* Exercise objective
For the listing below, output exactly the lines from the line with "tan plate F6:H6" up to and including the line with "tan brick I1 level 1 -> tan brick E3 level 4", and no other lines.

* Data for this task
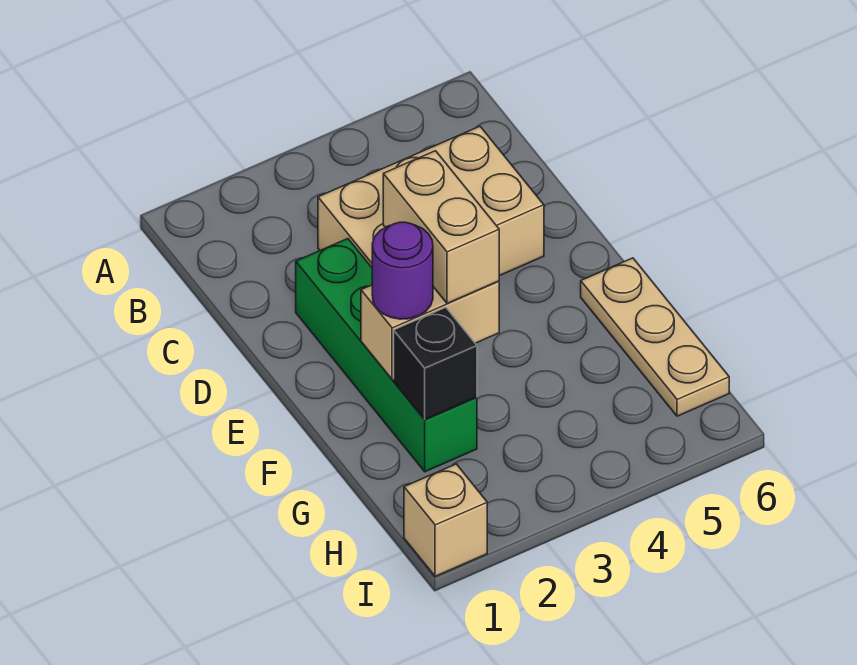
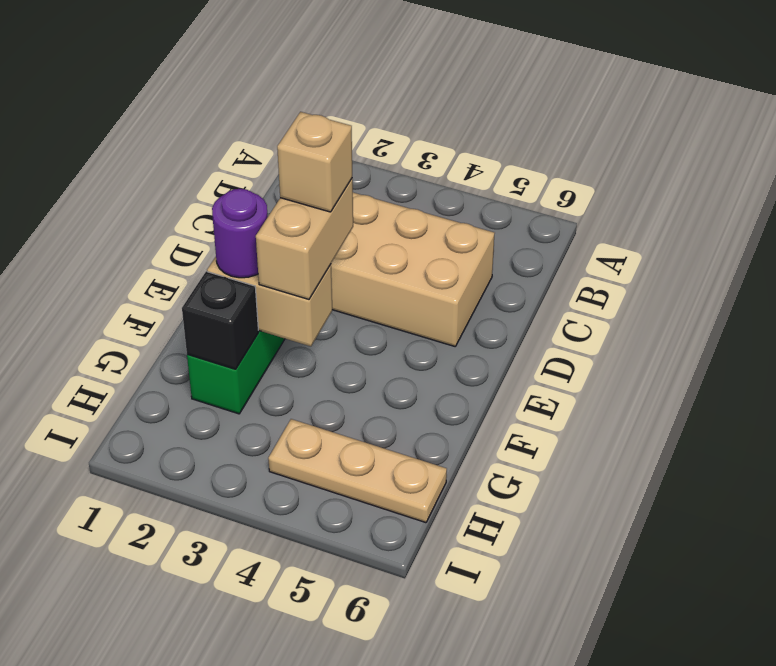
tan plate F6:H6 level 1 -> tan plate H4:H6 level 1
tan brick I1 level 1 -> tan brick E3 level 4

--

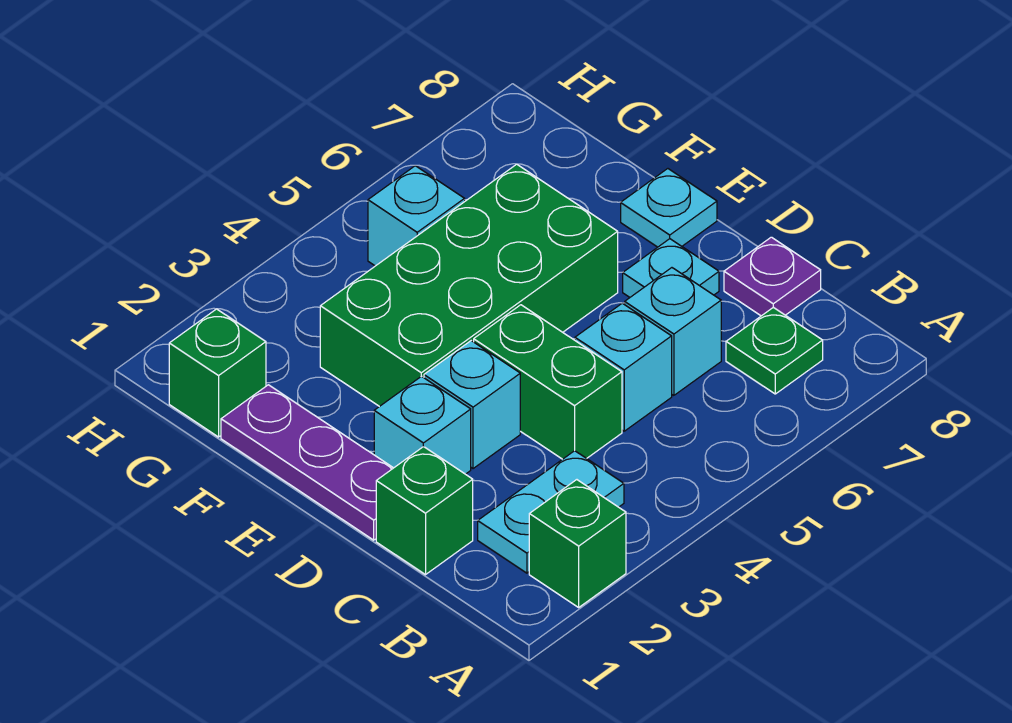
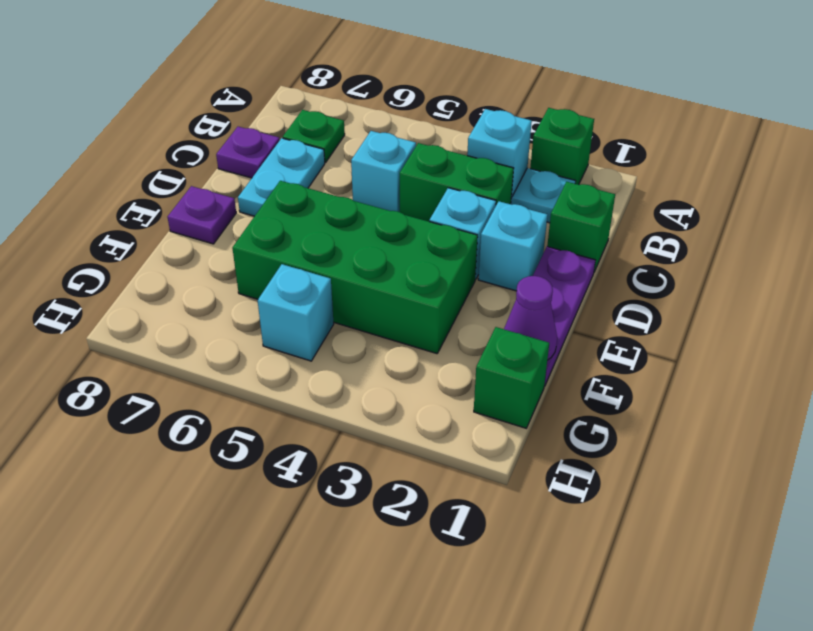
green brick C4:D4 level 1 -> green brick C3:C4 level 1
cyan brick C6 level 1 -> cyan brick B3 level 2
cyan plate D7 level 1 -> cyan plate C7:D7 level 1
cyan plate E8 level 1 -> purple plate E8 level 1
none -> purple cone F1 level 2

...

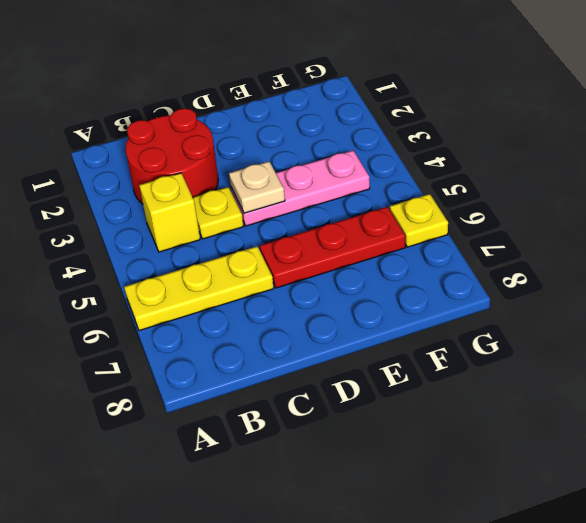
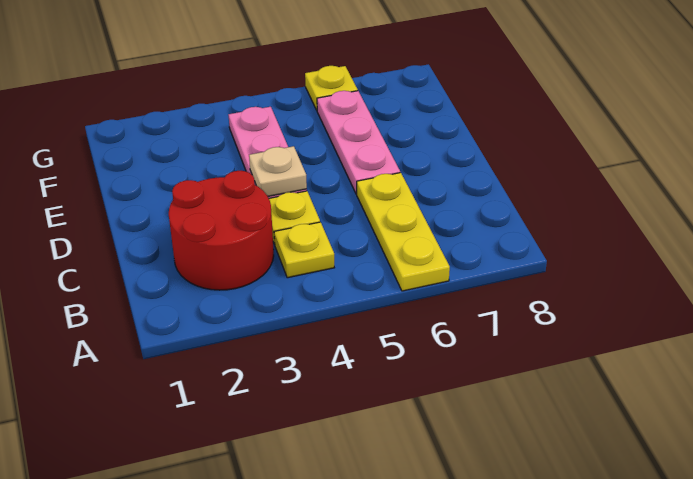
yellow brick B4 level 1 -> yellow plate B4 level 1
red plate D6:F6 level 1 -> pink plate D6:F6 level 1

* Exercise output
tan plate F6:H6 level 1 -> tan plate H4:H6 level 1
tan brick I1 level 1 -> tan brick E3 level 4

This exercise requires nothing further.